Dataset content >>
══════════

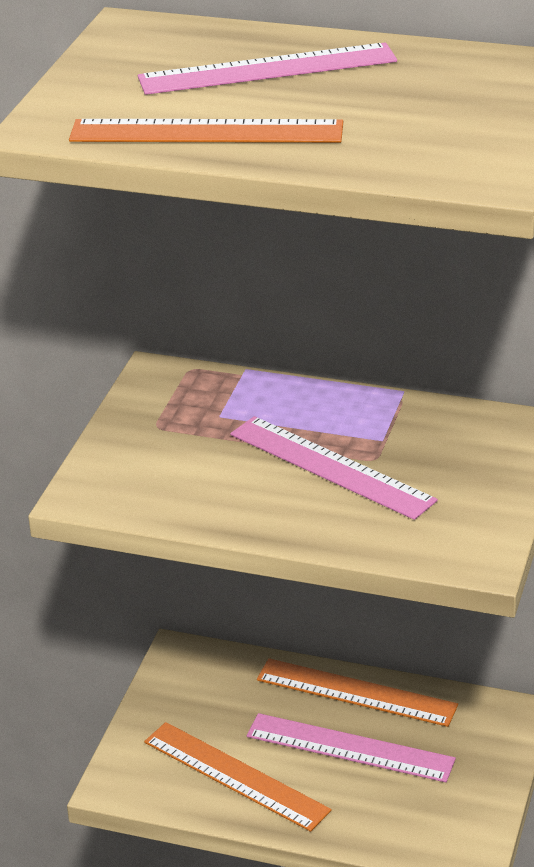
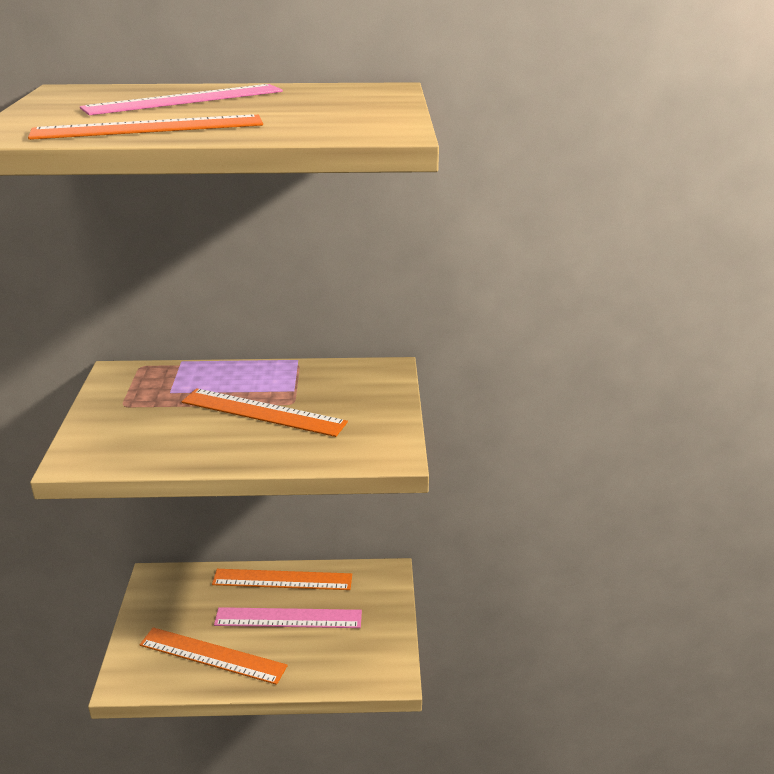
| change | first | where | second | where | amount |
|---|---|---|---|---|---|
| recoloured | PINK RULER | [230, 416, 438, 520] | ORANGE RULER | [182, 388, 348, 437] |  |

══════════

Work request >> Give back the full listing exactly, with pictures dropped.

Completed exercise >>
| change | first | where | second | where | amount |
|---|---|---|---|---|---|
| recoloured | PINK RULER | [230, 416, 438, 520] | ORANGE RULER | [182, 388, 348, 437] |  |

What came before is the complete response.